• PROBLEM DESCRIPTION: Using the entries that follow, collect the lines where the word "eraser" appears.

• PROVIDED ENTRIES:

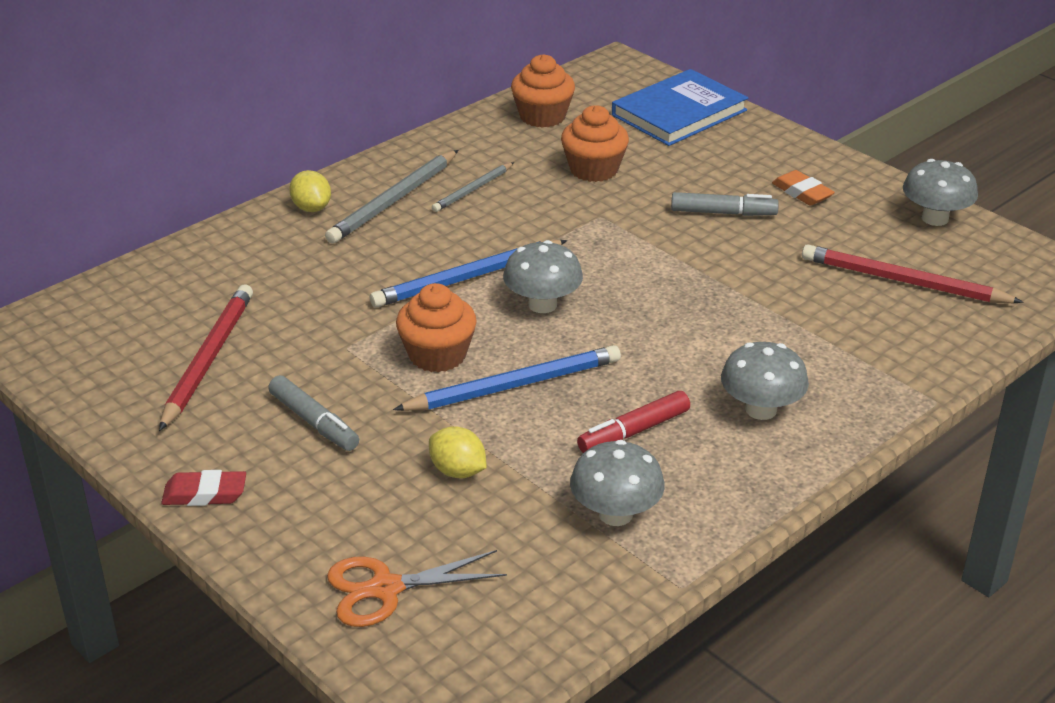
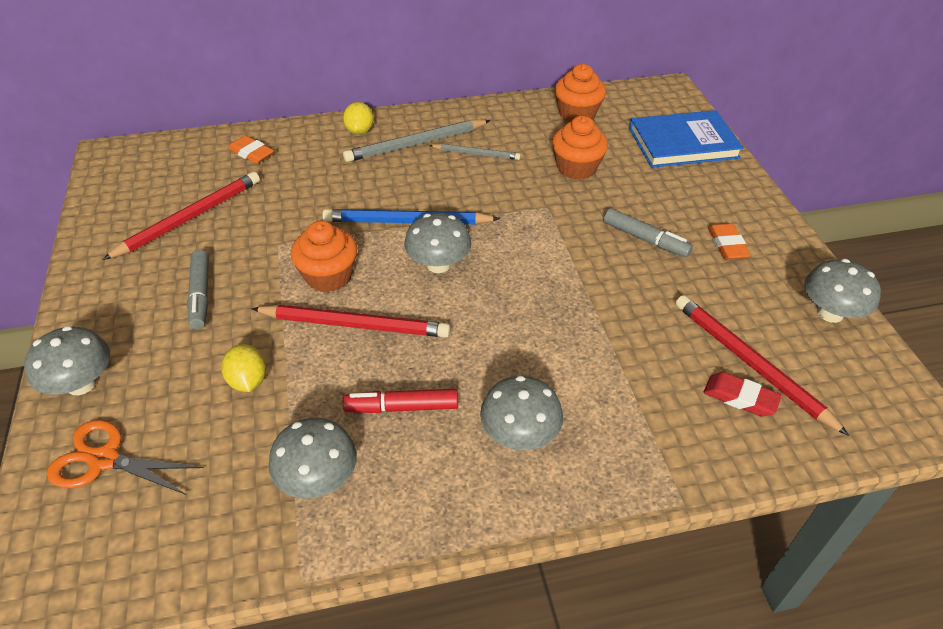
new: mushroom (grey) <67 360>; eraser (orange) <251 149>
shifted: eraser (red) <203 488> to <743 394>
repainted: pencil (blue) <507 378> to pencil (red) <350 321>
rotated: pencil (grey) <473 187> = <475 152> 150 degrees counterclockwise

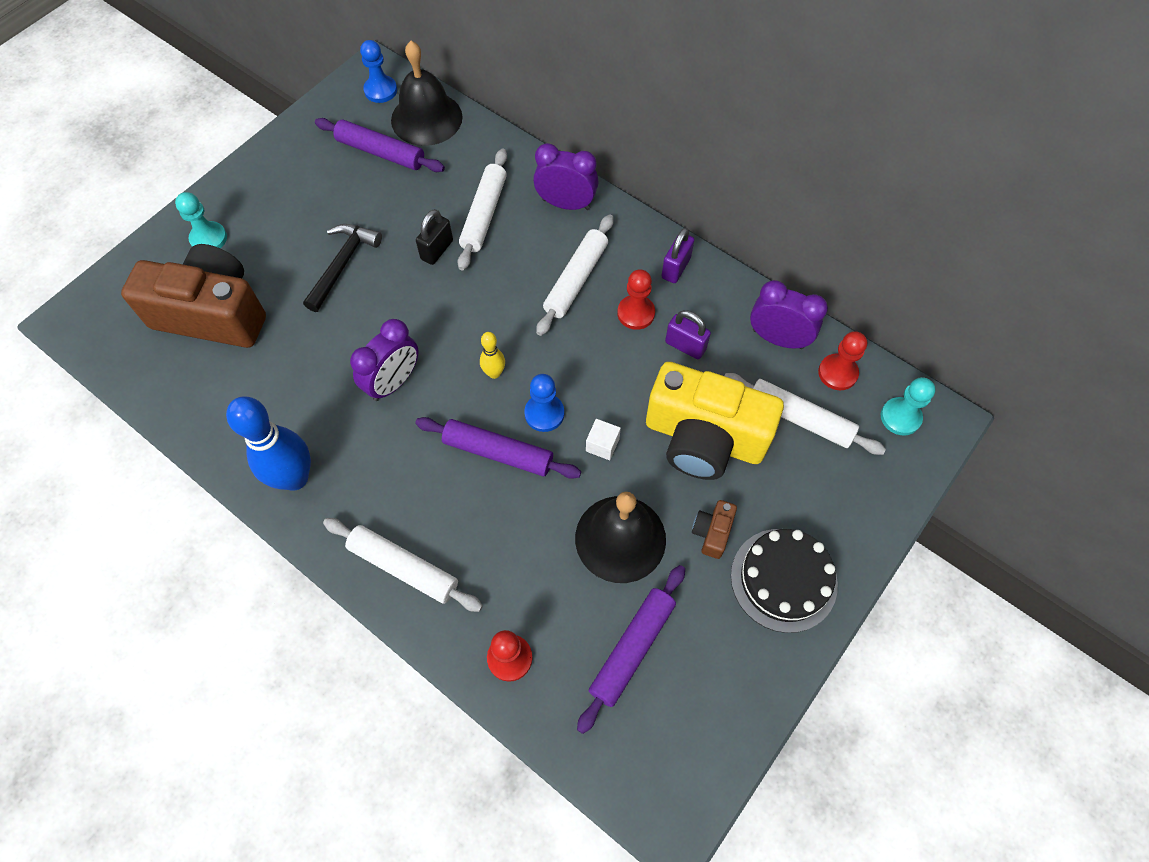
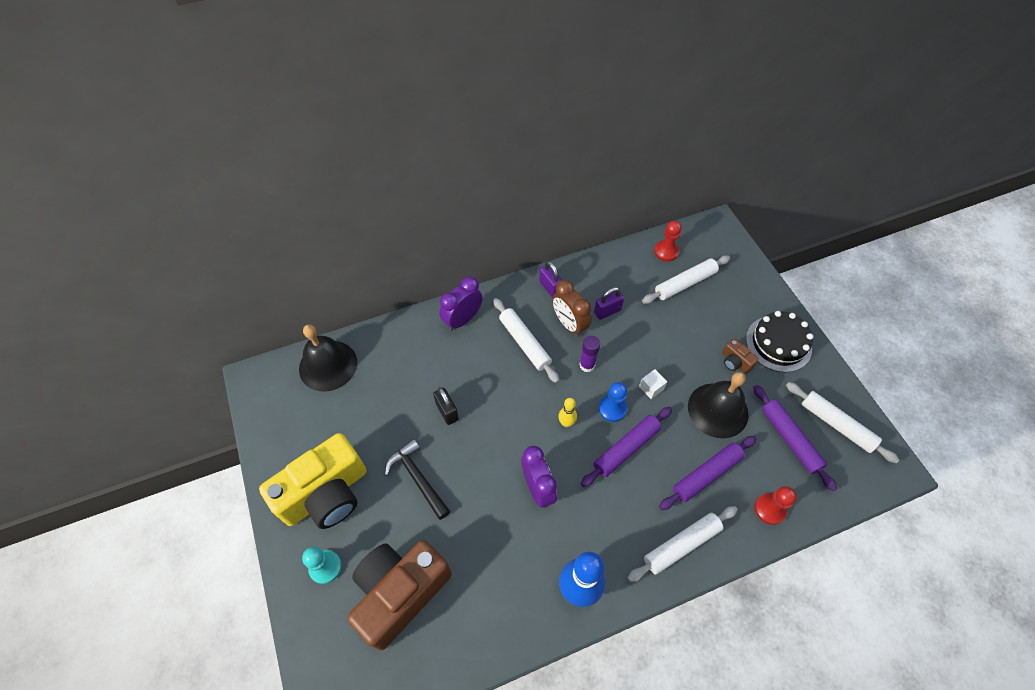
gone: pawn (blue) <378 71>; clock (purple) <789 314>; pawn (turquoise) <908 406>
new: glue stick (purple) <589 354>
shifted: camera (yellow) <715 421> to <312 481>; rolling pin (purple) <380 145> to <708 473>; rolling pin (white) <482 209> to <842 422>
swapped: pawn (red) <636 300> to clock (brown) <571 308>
---
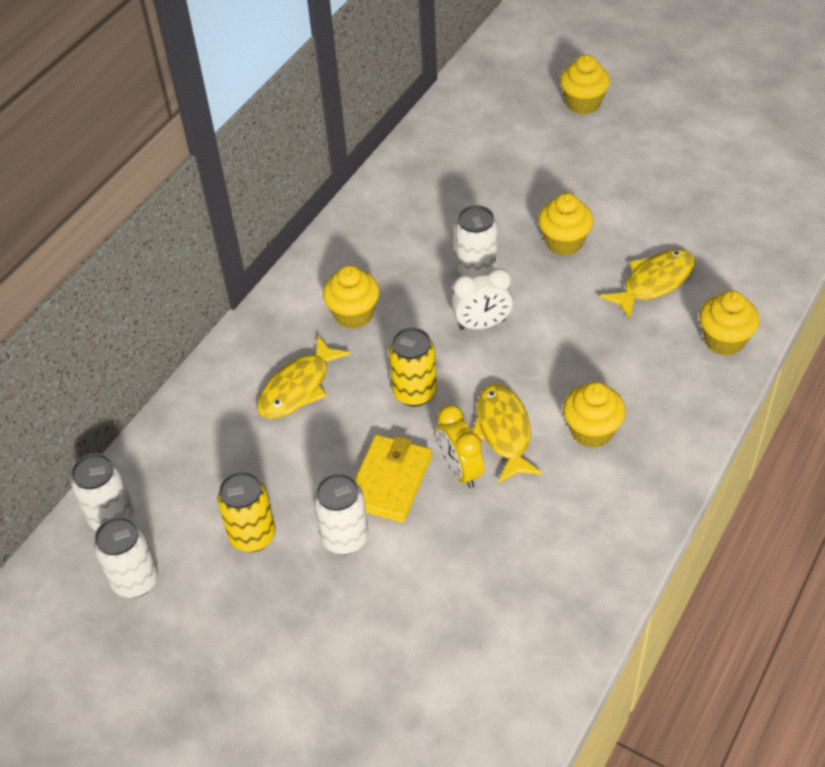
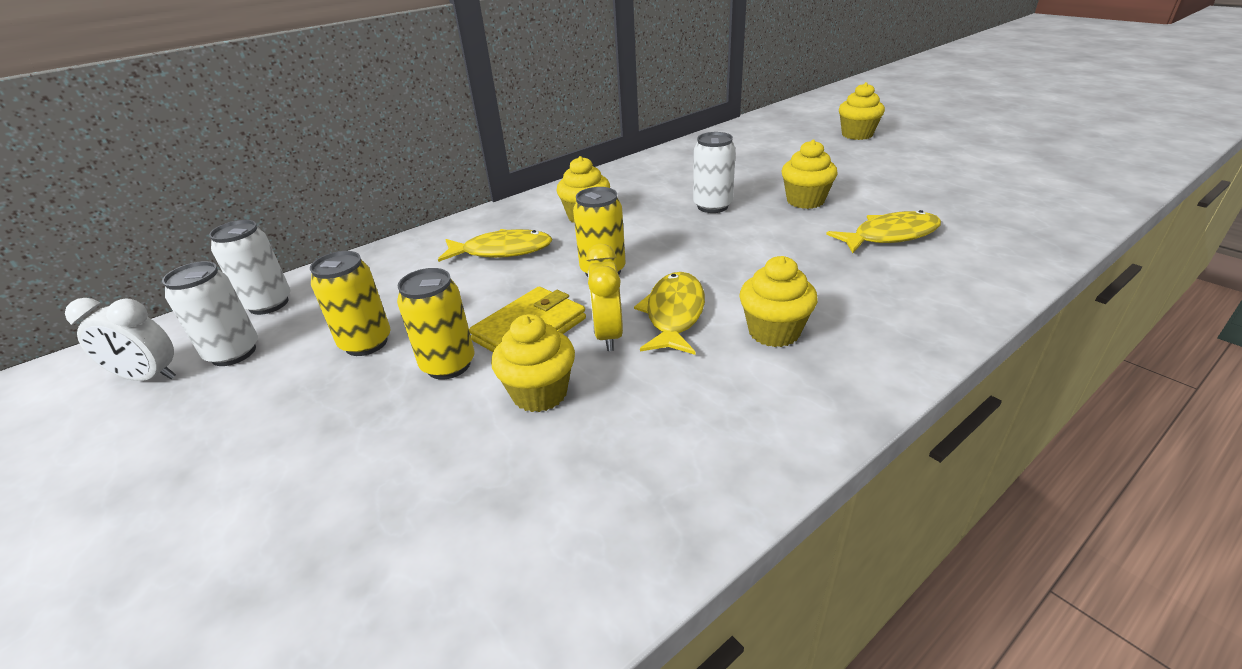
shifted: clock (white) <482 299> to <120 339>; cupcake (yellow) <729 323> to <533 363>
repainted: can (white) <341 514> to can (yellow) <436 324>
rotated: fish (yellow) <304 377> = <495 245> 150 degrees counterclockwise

• ANSWER TO THE PROBLEM:
new: mushroom (grey) <67 360>; eraser (orange) <251 149>
shifted: eraser (red) <203 488> to <743 394>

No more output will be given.